• **Exercise**
Could you print the data below word for word, beginning at the line that has "0,38 [864, 134]" and stopping after the line that has "From the cell", with the pictures left out?

• **Records**
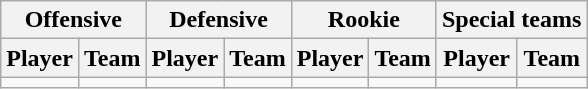
Defensive (218, 20)
Rookie (364, 20)
Offensive (74, 20)
Special teams (511, 20)
Determine the [X, Y] coordinate at the center of the cell enclosing the given text.  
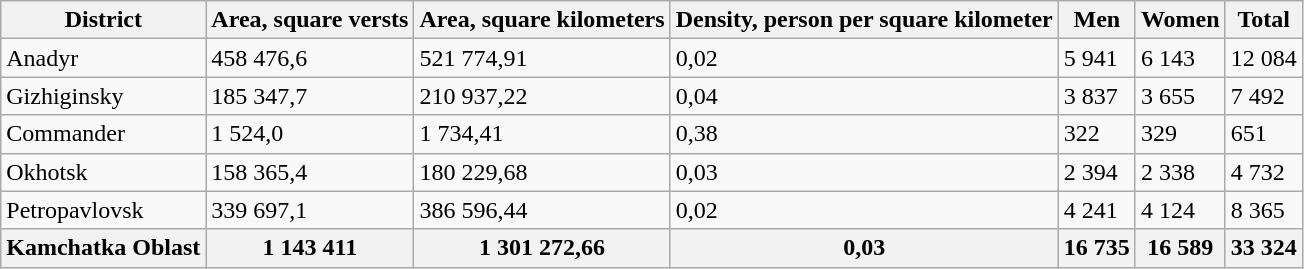
0,38 [864, 134]
0,04 [864, 96]
16 589 [1180, 248]
521 774,91 [542, 58]
458 476,6 [310, 58]
1 524,0 [310, 134]
12 084 [1264, 58]
3 837 [1096, 96]
Men [1096, 20]
386 596,44 [542, 210]
4 732 [1264, 172]
5 941 [1096, 58]
16 735 [1096, 248]
2 394 [1096, 172]
322 [1096, 134]
339 697,1 [310, 210]
1 301 272,66 [542, 248]
33 324 [1264, 248]
District [104, 20]
Total [1264, 20]
Anadyr [104, 58]
210 937,22 [542, 96]
7 492 [1264, 96]
Area, square kilometers [542, 20]
1 734,41 [542, 134]
185 347,7 [310, 96]
158 365,4 [310, 172]
Density, person per square kilometer [864, 20]
651 [1264, 134]
Area, square versts [310, 20]
Women [1180, 20]
6 143 [1180, 58]
2 338 [1180, 172]
1 143 411 [310, 248]
Kamchatka Oblast [104, 248]
180 229,68 [542, 172]
329 [1180, 134]
4 241 [1096, 210]
Gizhiginsky [104, 96]
3 655 [1180, 96]
8 365 [1264, 210]
Okhotsk [104, 172]
Commander [104, 134]
Petropavlovsk [104, 210]
4 124 [1180, 210]
For the text-containing cell, return its midpoint in (x, y) coordinate format. 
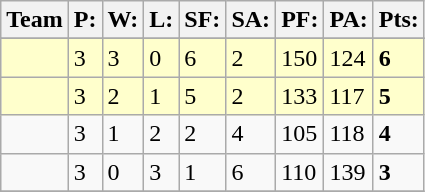
124 (348, 58)
118 (348, 134)
Pts: (398, 20)
P: (85, 20)
139 (348, 172)
PF: (300, 20)
105 (300, 134)
133 (300, 96)
150 (300, 58)
L: (162, 20)
PA: (348, 20)
SA: (251, 20)
W: (123, 20)
Team (35, 20)
117 (348, 96)
110 (300, 172)
SF: (202, 20)
Output the (x, y) coordinate of the center of the cell containing the given text.  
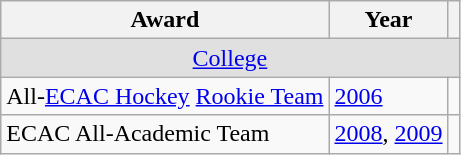
Year (388, 20)
2006 (388, 96)
All-ECAC Hockey Rookie Team (165, 96)
Award (165, 20)
College (230, 58)
2008, 2009 (388, 134)
ECAC All-Academic Team (165, 134)
From the cell containing the given text, extract its center point as [X, Y] coordinate. 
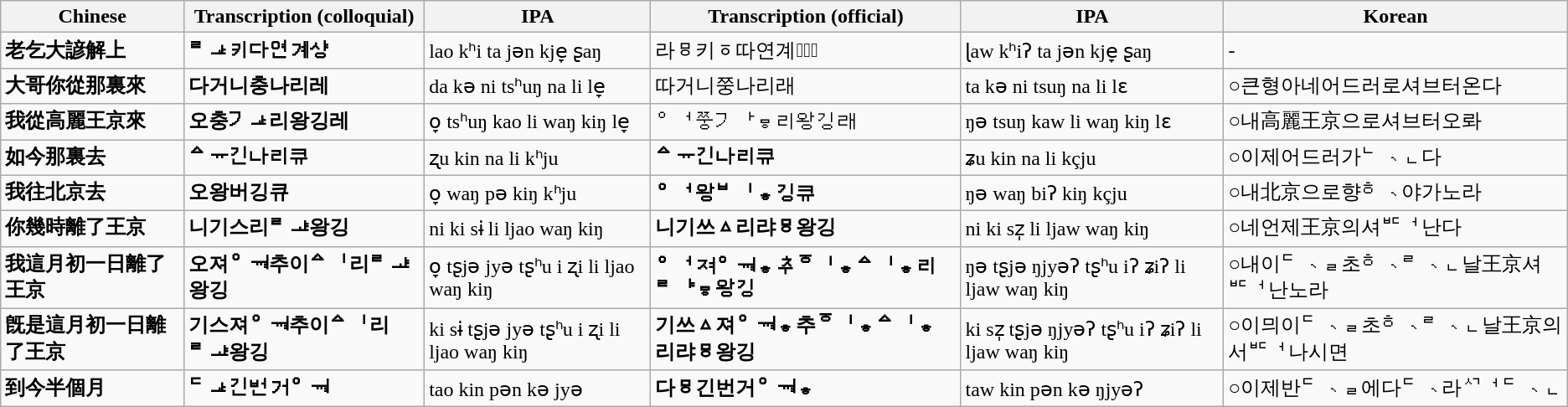
我往北京去 [92, 193]
ɭaw kʰiʔ ta jən kje̞ ʂaŋ [1092, 50]
ŋə waŋ biʔ kiŋ kçju [1092, 193]
如今那裏去 [92, 157]
ᄅᅶ키다연계샹 [305, 50]
lao kʰi ta jən kje̞ ʂaŋ [538, 50]
da kə ni tsʰuŋ na li le̞ [538, 85]
老乞大諺解上 [92, 50]
tao kin pən kə jyə [538, 389]
○내高麗王京으로셔브터오롸 [1395, 122]
到今半個月 [92, 389]
다ᇢ긴번거ᅌᆑᇹ [806, 389]
ki sz̩ tʂjə ŋjyəʔ tʂʰu iʔ ʑiʔ li ljaw waŋ kiŋ [1092, 339]
Transcription (colloquial) [305, 17]
다거니충나리레 [305, 85]
따거니쭝나리래 [806, 85]
ta kə ni tsuŋ na li lɛ [1092, 85]
旣是這月初一日離了王京 [92, 339]
기스져ᄋᆑ추이ᅀᅵ리ᄅᅸ왕깅 [305, 339]
大哥你從那裏來 [92, 85]
我從高麗王京來 [92, 122]
○내이ᄃᆞᆯ초ᄒᆞᄅᆞᆫ날王京셔ᄠᅥ난노라 [1395, 277]
오충ᄀᅶ리왕깅레 [305, 122]
니기스리ᄅᅸ왕깅 [305, 230]
니기쓰ᇫ리랴ᇢ왕깅 [806, 230]
ᄃᅶ긴번거ᄋᆑ [305, 389]
○내北京으로향ᄒᆞ야가노라 [1395, 193]
ᅌᅥ왕비ᇹ깅큐 [806, 193]
○큰형아네어드러로셔브터온다 [1395, 85]
- [1395, 50]
o̞ waŋ pə kiŋ kʰju [538, 193]
ʑu kin na li kçju [1092, 157]
Chinese [92, 17]
오져ᄋᆑ추이ᅀᅵ리ᄅᅸ왕깅 [305, 277]
taw kin pən kə ŋjyəʔ [1092, 389]
라ᇢ키ᇹ따연계ᄿᅣᇰ [806, 50]
Korean [1395, 17]
ni ki sɨ li ljao waŋ kiŋ [538, 230]
ʐu kin na li kʰju [538, 157]
我這月初一日離了王京 [92, 277]
ᅌᅥ쭝가ᇢ리왕깅래 [806, 122]
○이제어드러가ᄂᆞᆫ다 [1395, 157]
o̞ tʂjə jyə tʂʰu i ʐi li ljao waŋ kiŋ [538, 277]
기쓰ᇫ져ᅌᆑᇹ추ᅙᅵᇹᅀᅵᇹ리랴ᇢ왕깅 [806, 339]
你幾時離了王京 [92, 230]
ŋə tsuŋ kaw li waŋ kiŋ lɛ [1092, 122]
○이믜이ᄃᆞᆯ초ᄒᆞᄅᆞᆫ날王京의서ᄠᅥ나시면 [1395, 339]
ᅌᅥ져ᅌᆑᇹ추ᅙᅵᇹᅀᅵᇹ리랴ᇢ왕깅 [806, 277]
오왕버깅큐 [305, 193]
o̞ tsʰuŋ kao li waŋ kiŋ le̞ [538, 122]
○이제반ᄃᆞᆯ에다ᄃᆞ라ᄭᅥᄃᆞᆫ [1395, 389]
Transcription (official) [806, 17]
○네언제王京의셔ᄠᅥ난다 [1395, 230]
ŋə tʂjə ŋjyəʔ tʂʰu iʔ ʑiʔ li ljaw waŋ kiŋ [1092, 277]
ni ki sz̩ li ljaw waŋ kiŋ [1092, 230]
ki sɨ tʂjə jyə tʂʰu i ʐi li ljao waŋ kiŋ [538, 339]
For the text-containing cell, return its midpoint in (x, y) coordinate format. 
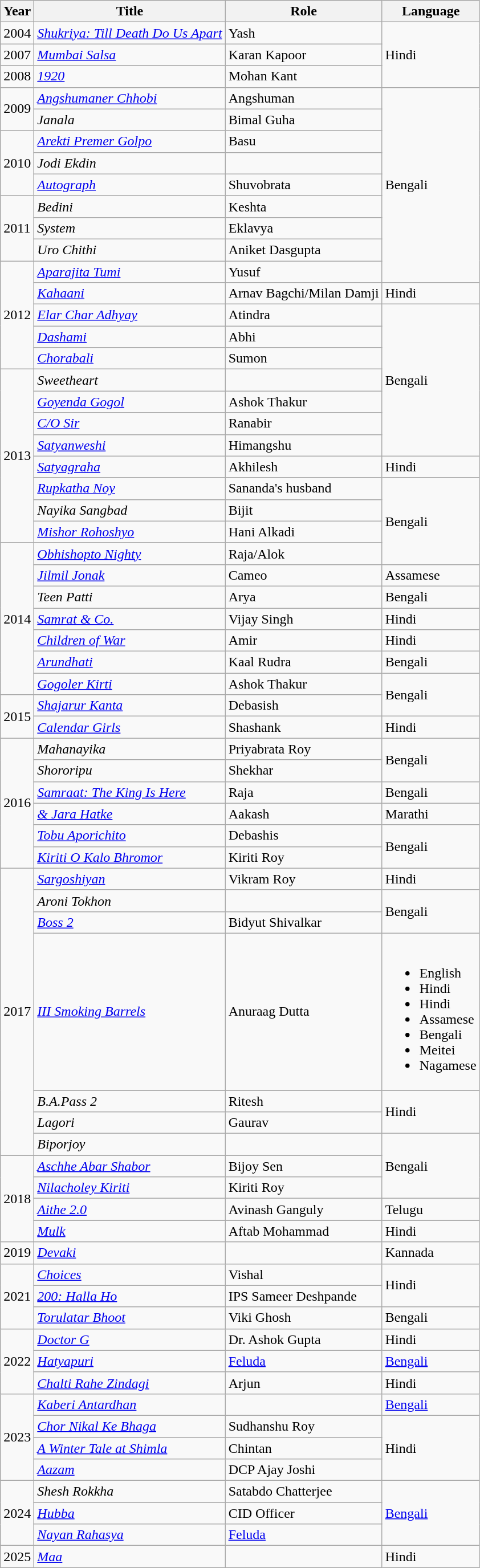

• **Full answer**
0,38 [864, 134]
0,04 [864, 96]
16 589 [1180, 248]
521 774,91 [542, 58]
458 476,6 [310, 58]
1 524,0 [310, 134]
12 084 [1264, 58]
3 837 [1096, 96]
Men [1096, 20]
386 596,44 [542, 210]
4 732 [1264, 172]
5 941 [1096, 58]
16 735 [1096, 248]
2 394 [1096, 172]
322 [1096, 134]
339 697,1 [310, 210]
1 301 272,66 [542, 248]
33 324 [1264, 248]
District [104, 20]
Total [1264, 20]
Anadyr [104, 58]
210 937,22 [542, 96]
7 492 [1264, 96]
Area, square kilometers [542, 20]
1 734,41 [542, 134]
185 347,7 [310, 96]
158 365,4 [310, 172]
Density, person per square kilometer [864, 20]
651 [1264, 134]
Area, square versts [310, 20]
Women [1180, 20]
6 143 [1180, 58]
2 338 [1180, 172]
1 143 411 [310, 248]
Kamchatka Oblast [104, 248]
180 229,68 [542, 172]
329 [1180, 134]
4 241 [1096, 210]
Gizhiginsky [104, 96]
3 655 [1180, 96]
8 365 [1264, 210]
Okhotsk [104, 172]
Commander [104, 134]
Petropavlovsk [104, 210]
4 124 [1180, 210]
For the text-containing cell, return its midpoint in (x, y) coordinate format. 
124 (348, 58)
118 (348, 134)
Pts: (398, 20)
P: (85, 20)
139 (348, 172)
PF: (300, 20)
105 (300, 134)
133 (300, 96)
150 (300, 58)
L: (162, 20)
PA: (348, 20)
SA: (251, 20)
W: (123, 20)
Team (35, 20)
117 (348, 96)
110 (300, 172)
SF: (202, 20)
Output the (x, y) coordinate of the center of the cell containing the given text.  
Year (388, 20)
2006 (388, 96)
All-ECAC Hockey Rookie Team (165, 96)
Award (165, 20)
College (230, 58)
2008, 2009 (388, 134)
ECAC All-Academic Team (165, 134)
From the cell containing the given text, extract its center point as [X, Y] coordinate. 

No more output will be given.